(Given information begins)
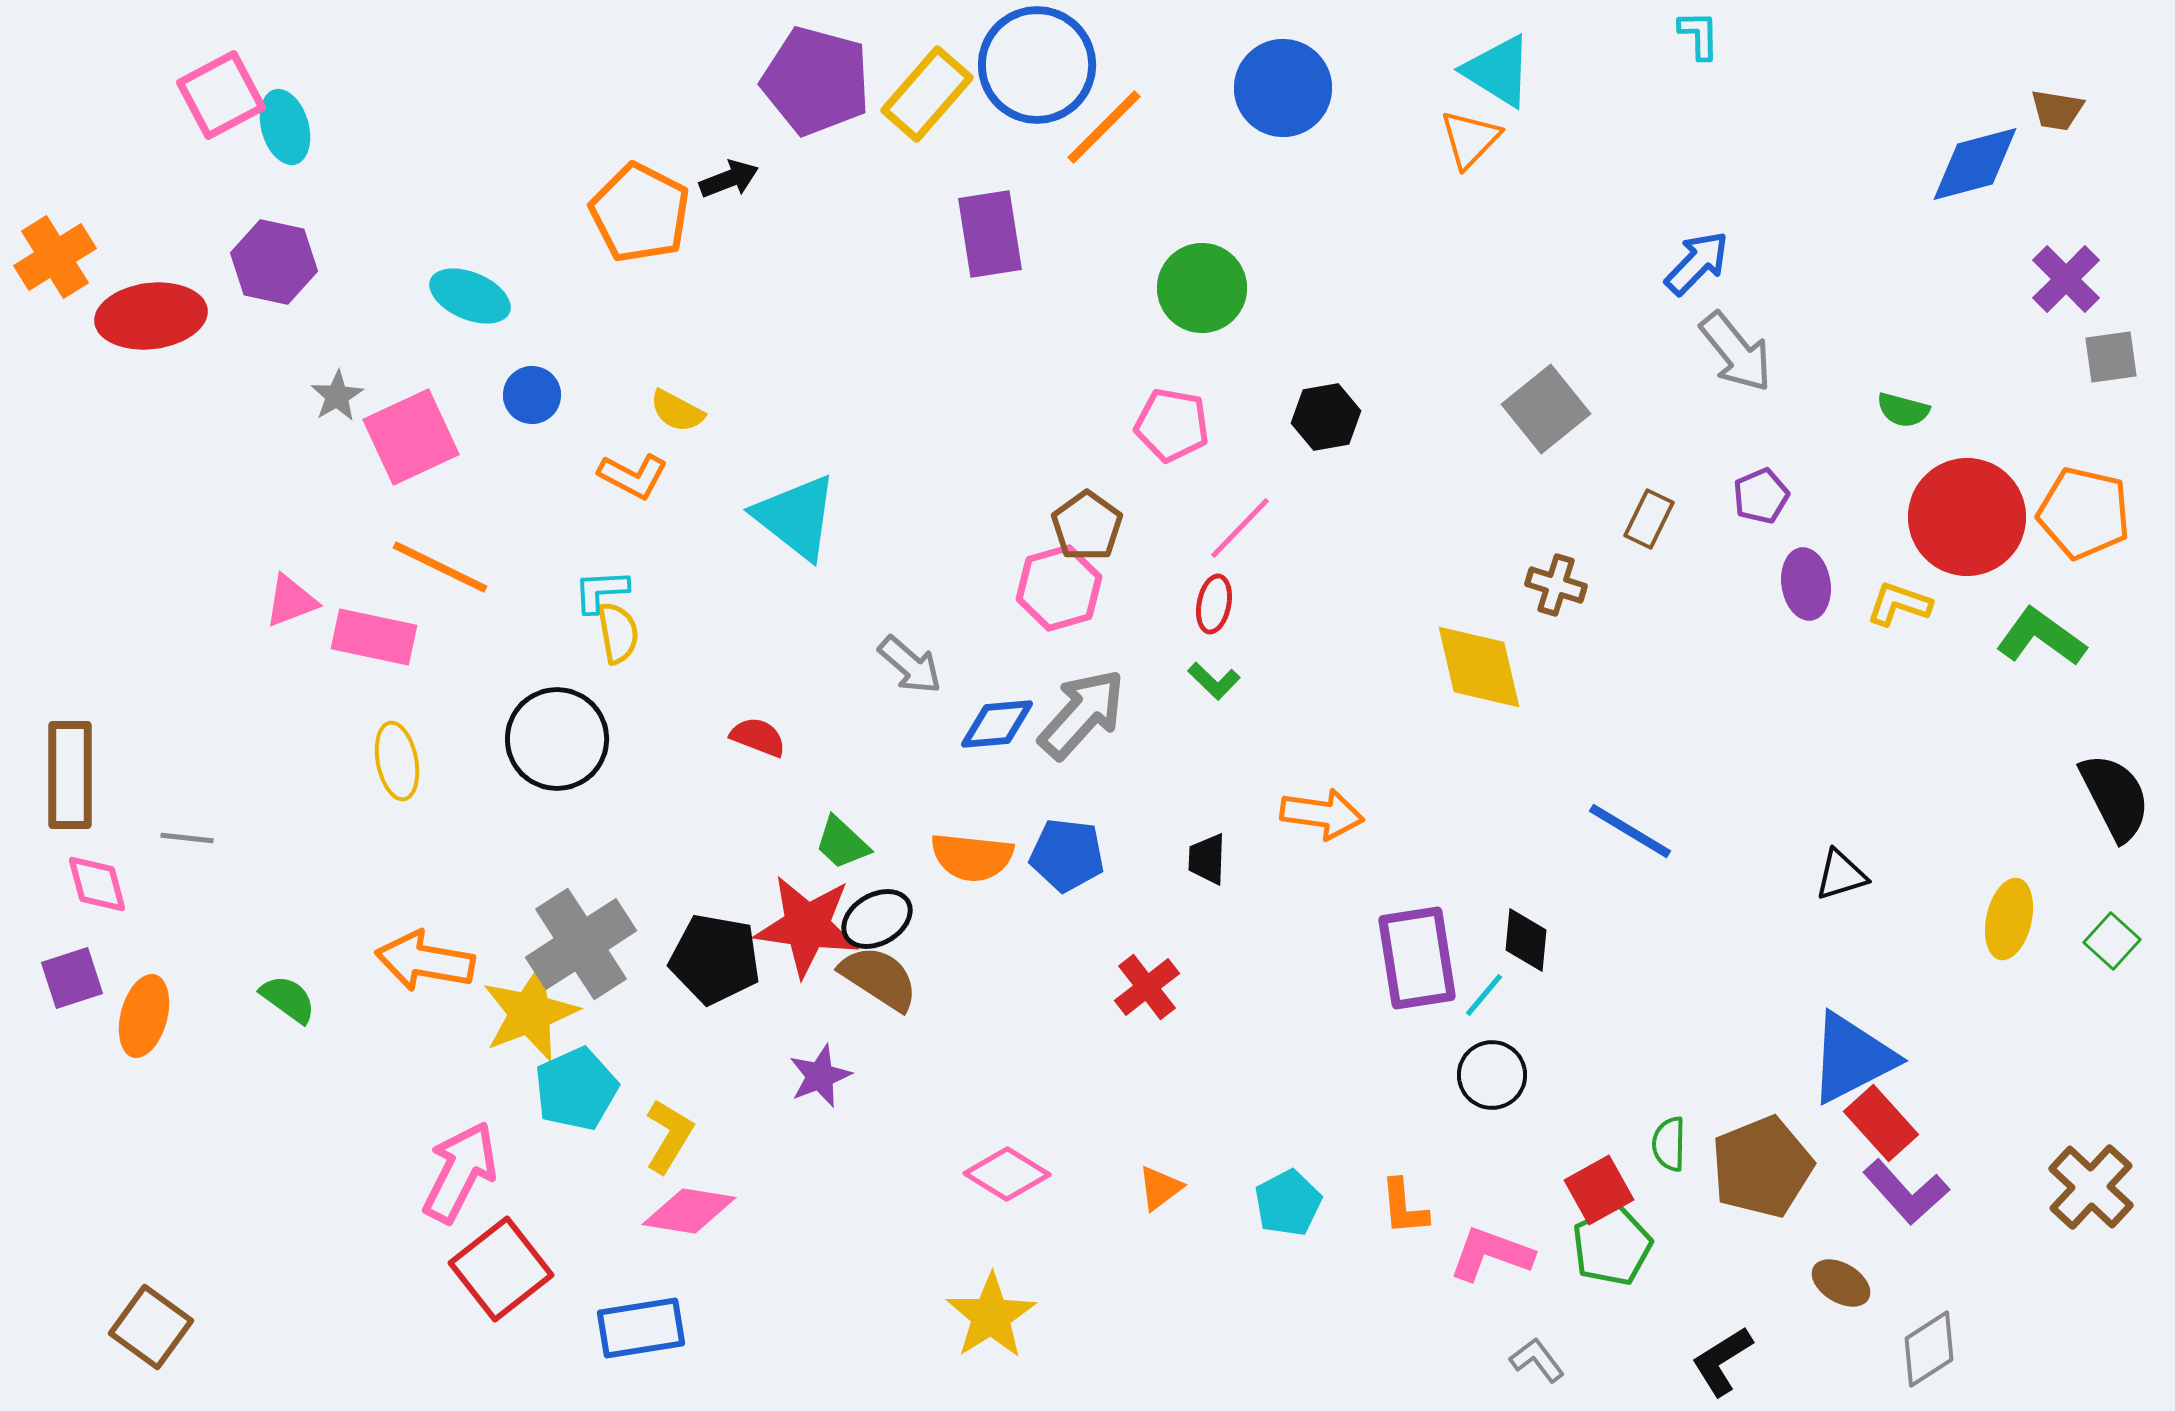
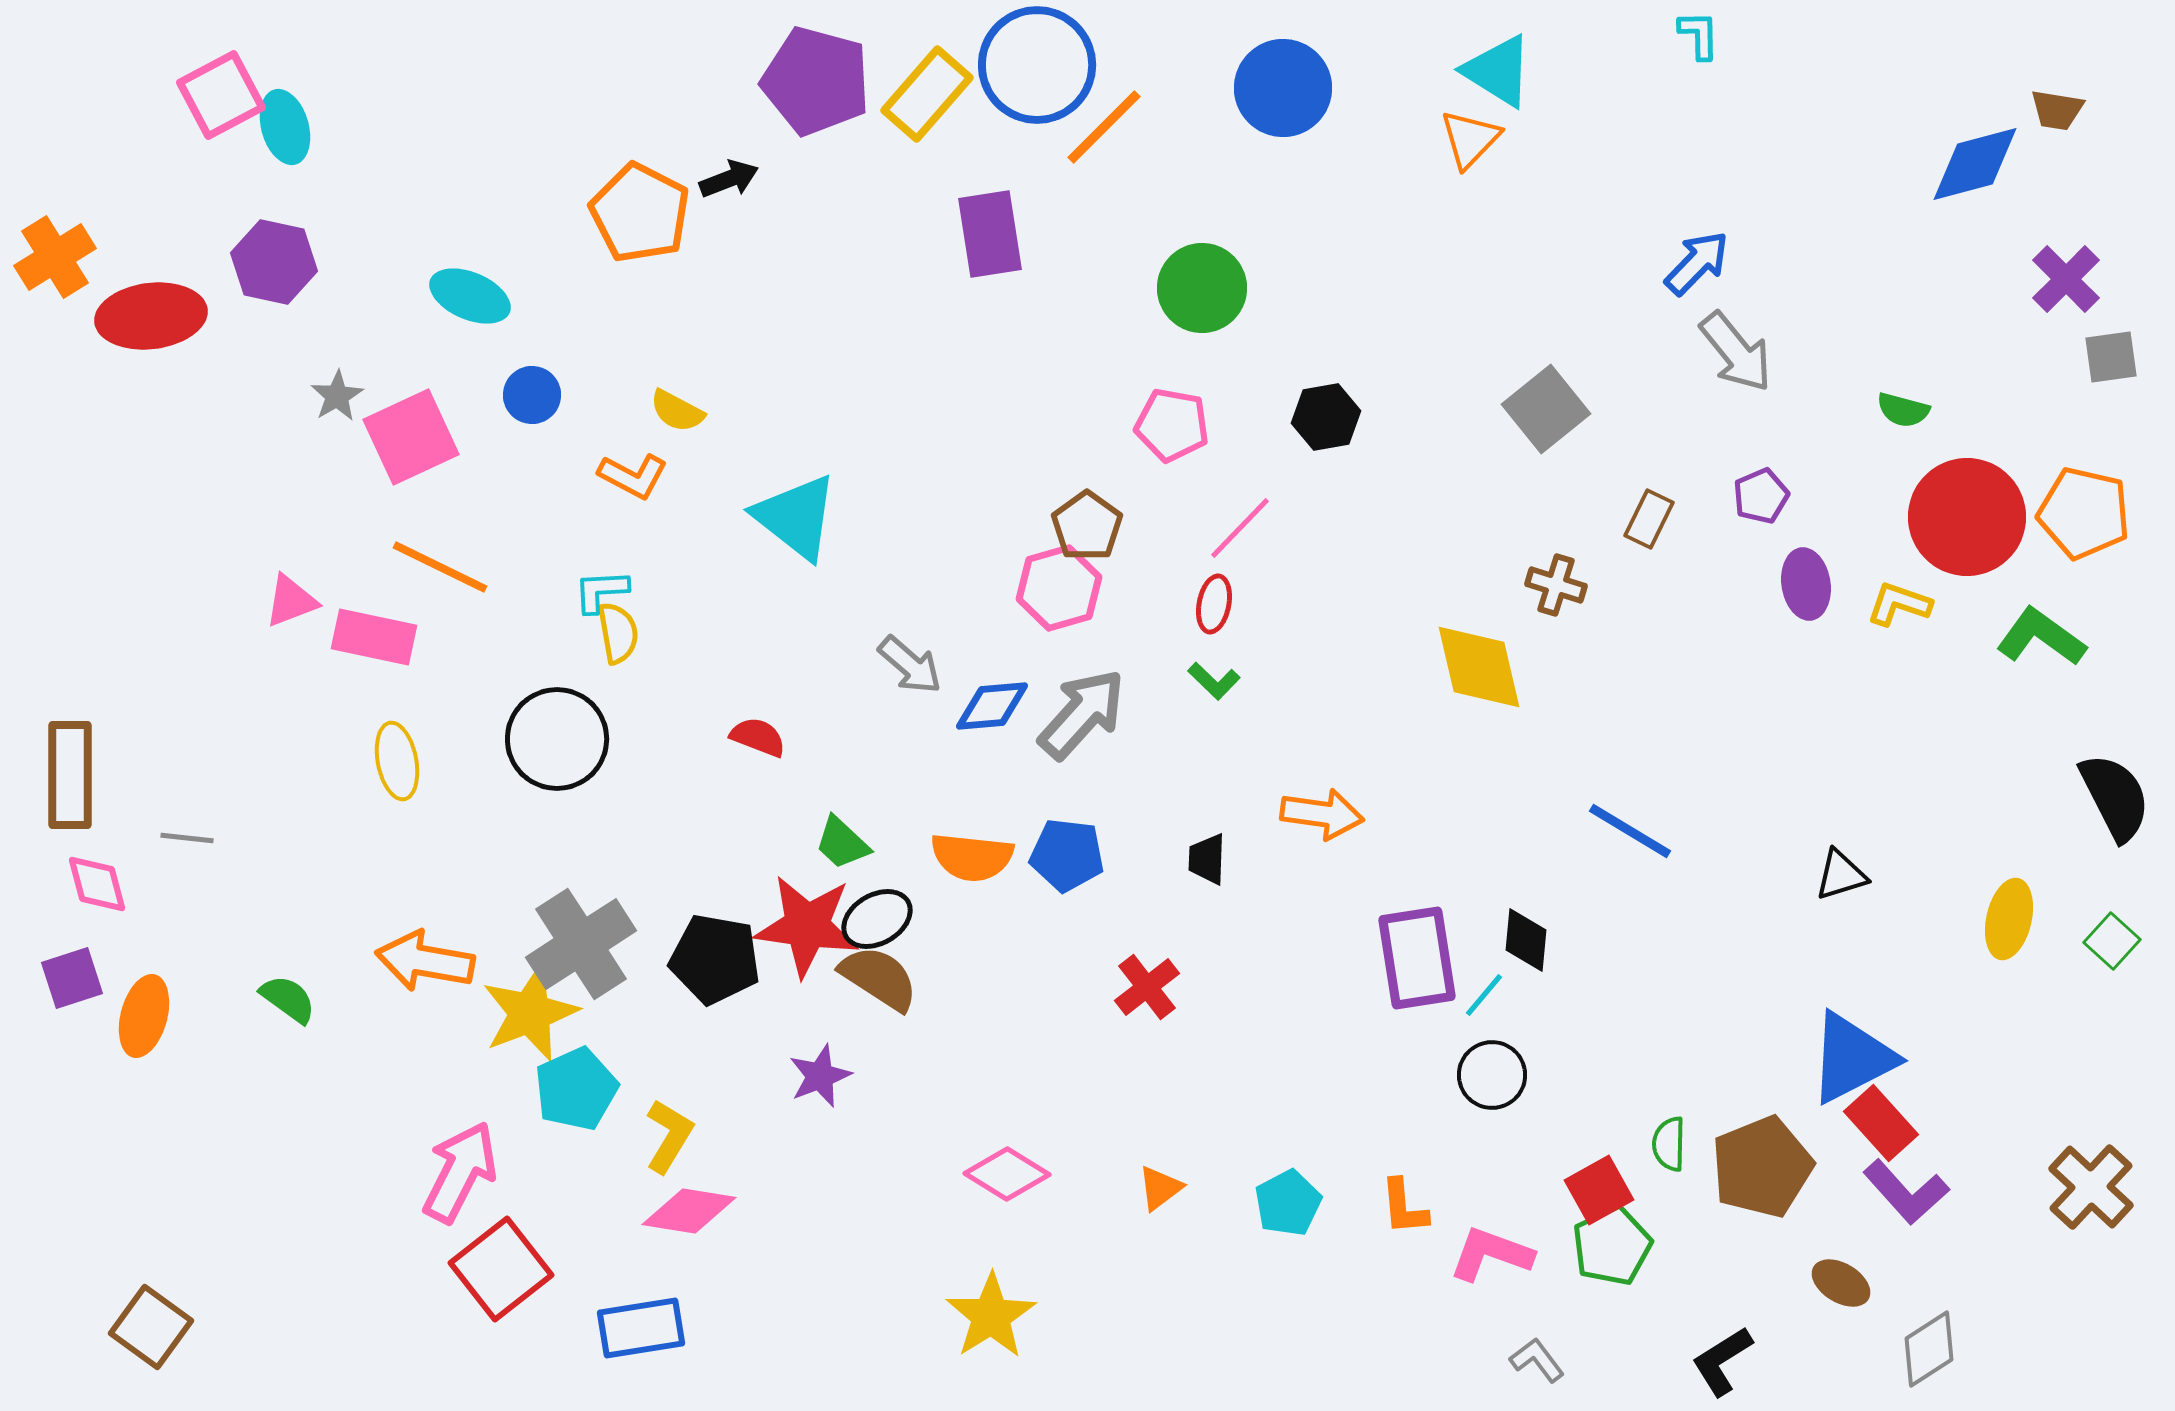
blue diamond at (997, 724): moved 5 px left, 18 px up
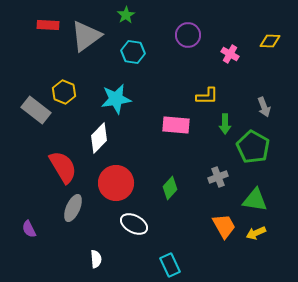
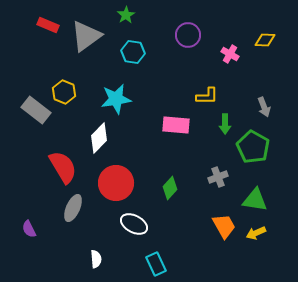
red rectangle: rotated 20 degrees clockwise
yellow diamond: moved 5 px left, 1 px up
cyan rectangle: moved 14 px left, 1 px up
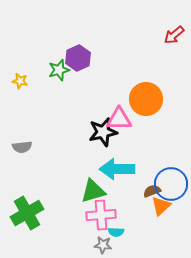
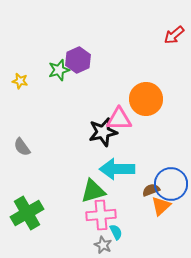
purple hexagon: moved 2 px down
gray semicircle: rotated 60 degrees clockwise
brown semicircle: moved 1 px left, 1 px up
cyan semicircle: rotated 119 degrees counterclockwise
gray star: rotated 18 degrees clockwise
(Given information ends)
- Task instructions -
In the records above, find every line containing the word "left" and show it.

- Response area -
blue diamond at (997, 724): moved 5 px left, 18 px up
yellow diamond: moved 5 px left, 1 px up
cyan rectangle: moved 14 px left, 1 px up
brown semicircle: moved 1 px left, 1 px up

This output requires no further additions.